● TO-DO ITEM
Transcribe all the entries word for word, skipping the pictures.

(Object tracking data)
□ □ □
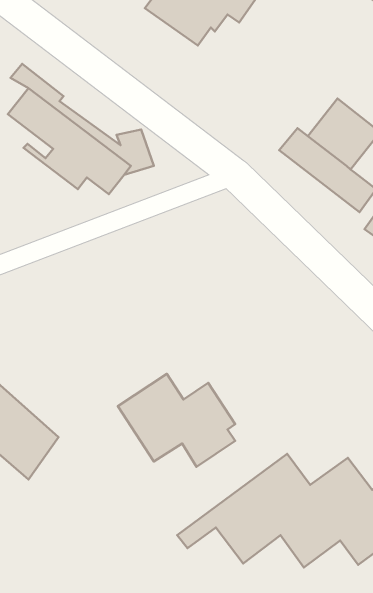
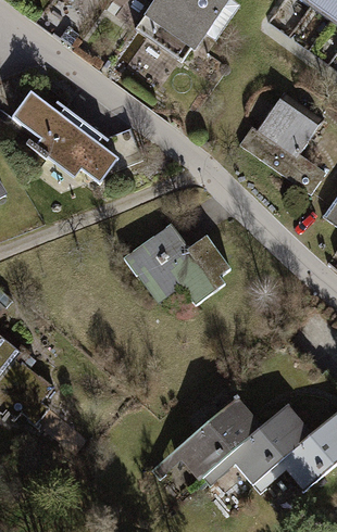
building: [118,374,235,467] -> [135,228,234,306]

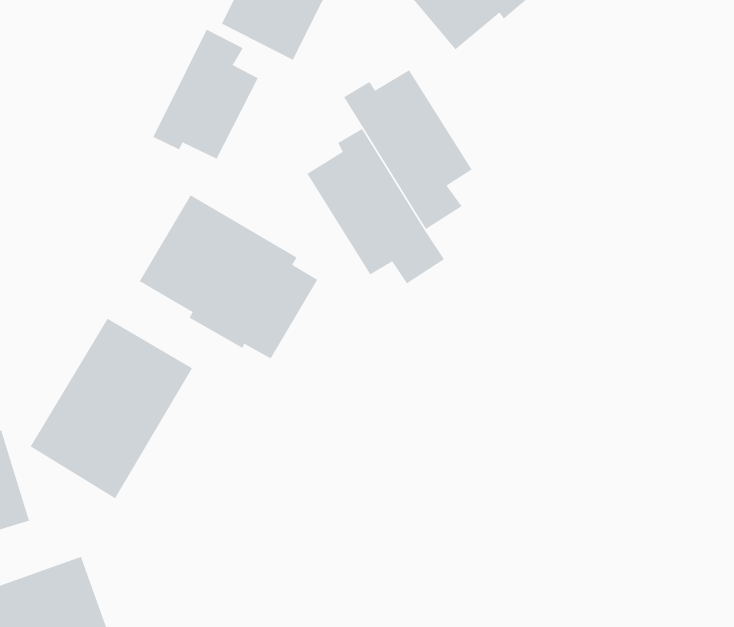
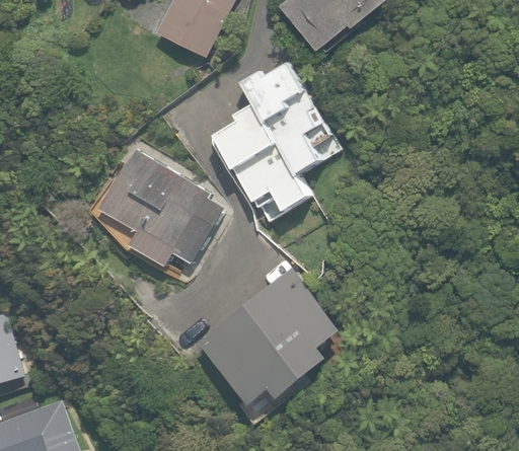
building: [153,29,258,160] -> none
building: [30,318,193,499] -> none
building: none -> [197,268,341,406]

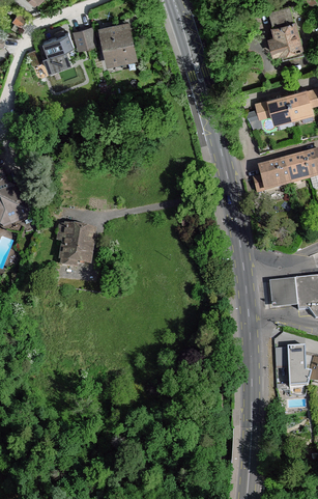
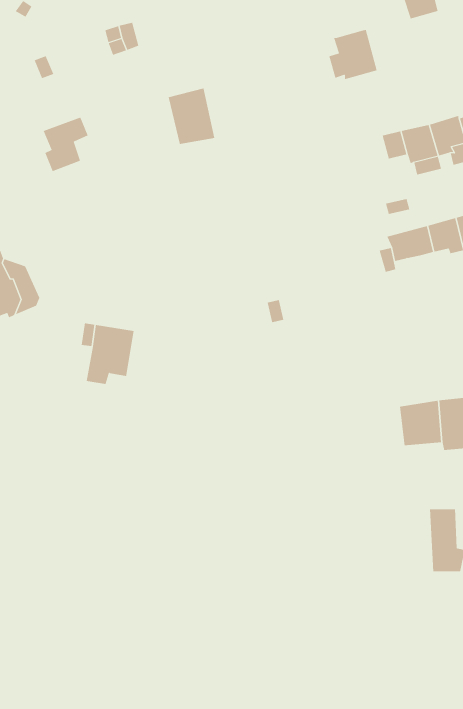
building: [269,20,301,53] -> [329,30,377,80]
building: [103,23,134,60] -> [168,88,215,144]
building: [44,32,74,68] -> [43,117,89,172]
□ □ □
● SOLUTION TO THE EXERCISE
building: [118,374,235,467] -> [135,228,234,306]

building: [153,29,258,160] -> none
building: [30,318,193,499] -> none
building: none -> [197,268,341,406]

building: [269,20,301,53] -> [329,30,377,80]
building: [103,23,134,60] -> [168,88,215,144]
building: [44,32,74,68] -> [43,117,89,172]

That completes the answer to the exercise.